** Data for review follows **

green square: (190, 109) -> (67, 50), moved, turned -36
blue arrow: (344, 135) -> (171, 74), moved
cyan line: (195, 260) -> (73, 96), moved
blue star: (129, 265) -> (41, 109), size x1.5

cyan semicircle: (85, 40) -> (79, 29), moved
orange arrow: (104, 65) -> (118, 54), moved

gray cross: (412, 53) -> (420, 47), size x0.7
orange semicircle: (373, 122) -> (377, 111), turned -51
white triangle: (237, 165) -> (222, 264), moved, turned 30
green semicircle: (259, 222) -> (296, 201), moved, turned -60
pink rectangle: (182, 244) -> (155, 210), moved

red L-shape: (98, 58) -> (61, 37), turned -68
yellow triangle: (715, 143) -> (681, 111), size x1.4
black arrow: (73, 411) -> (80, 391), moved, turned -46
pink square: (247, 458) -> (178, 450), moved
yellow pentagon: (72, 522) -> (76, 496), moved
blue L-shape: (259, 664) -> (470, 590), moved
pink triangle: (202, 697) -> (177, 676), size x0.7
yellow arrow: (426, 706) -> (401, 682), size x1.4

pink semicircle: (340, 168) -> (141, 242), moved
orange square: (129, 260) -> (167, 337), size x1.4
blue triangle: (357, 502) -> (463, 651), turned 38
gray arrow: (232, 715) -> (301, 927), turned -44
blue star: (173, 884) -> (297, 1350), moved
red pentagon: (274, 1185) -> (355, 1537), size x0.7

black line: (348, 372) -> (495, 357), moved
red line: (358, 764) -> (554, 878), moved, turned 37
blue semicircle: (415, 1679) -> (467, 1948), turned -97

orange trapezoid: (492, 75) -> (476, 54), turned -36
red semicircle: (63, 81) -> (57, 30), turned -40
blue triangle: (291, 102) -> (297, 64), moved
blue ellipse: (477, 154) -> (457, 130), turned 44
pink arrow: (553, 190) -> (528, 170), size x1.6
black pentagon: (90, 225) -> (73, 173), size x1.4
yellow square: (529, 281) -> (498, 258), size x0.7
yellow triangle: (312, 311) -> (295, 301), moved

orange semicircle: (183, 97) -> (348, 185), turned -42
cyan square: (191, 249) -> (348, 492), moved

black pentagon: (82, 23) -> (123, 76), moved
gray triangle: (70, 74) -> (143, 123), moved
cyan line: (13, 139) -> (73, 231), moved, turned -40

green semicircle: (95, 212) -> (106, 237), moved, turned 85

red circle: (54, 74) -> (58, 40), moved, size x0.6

** End of Data for review **

* What the task asks: Copy out only the lines of the records above from the one with "blue triangle: (357, 502)" through the one with "blue triangle: (291, 102) -> (297, 64), moved", exactly as they stand, both included.

* Output below:
blue triangle: (357, 502) -> (463, 651), turned 38
gray arrow: (232, 715) -> (301, 927), turned -44
blue star: (173, 884) -> (297, 1350), moved
red pentagon: (274, 1185) -> (355, 1537), size x0.7

black line: (348, 372) -> (495, 357), moved
red line: (358, 764) -> (554, 878), moved, turned 37
blue semicircle: (415, 1679) -> (467, 1948), turned -97

orange trapezoid: (492, 75) -> (476, 54), turned -36
red semicircle: (63, 81) -> (57, 30), turned -40
blue triangle: (291, 102) -> (297, 64), moved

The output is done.